Data records:
------------

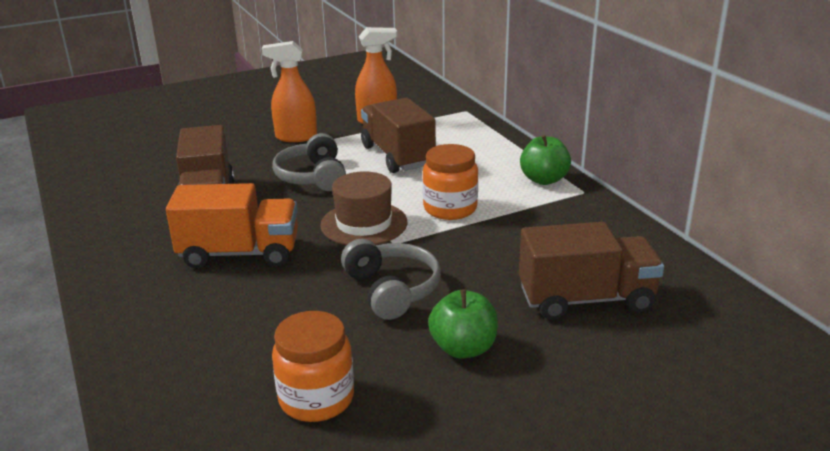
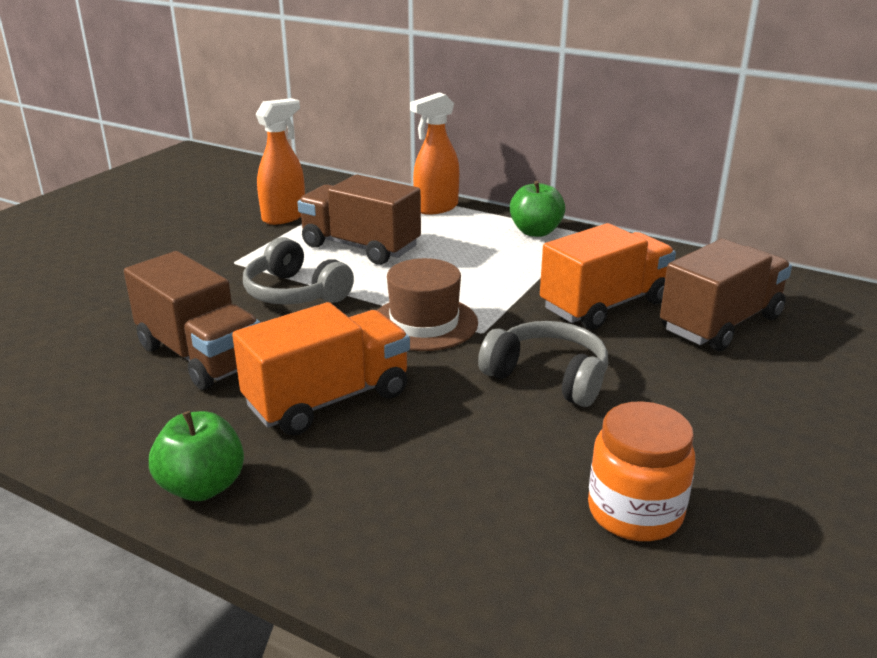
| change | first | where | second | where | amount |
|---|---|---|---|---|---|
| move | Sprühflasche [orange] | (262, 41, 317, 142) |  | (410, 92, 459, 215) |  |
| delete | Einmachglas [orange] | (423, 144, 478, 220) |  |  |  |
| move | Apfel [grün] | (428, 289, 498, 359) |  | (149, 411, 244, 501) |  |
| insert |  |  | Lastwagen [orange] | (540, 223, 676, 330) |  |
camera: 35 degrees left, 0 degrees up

------------

What you have to do:
Omit all pictures and repeat the rest of the records verbatim.

Output of the exercise:
| change | first | where | second | where | amount |
|---|---|---|---|---|---|
| move | Sprühflasche [orange] | (262, 41, 317, 142) |  | (410, 92, 459, 215) |  |
| delete | Einmachglas [orange] | (423, 144, 478, 220) |  |  |  |
| move | Apfel [grün] | (428, 289, 498, 359) |  | (149, 411, 244, 501) |  |
| insert |  |  | Lastwagen [orange] | (540, 223, 676, 330) |  |
camera: 35 degrees left, 0 degrees up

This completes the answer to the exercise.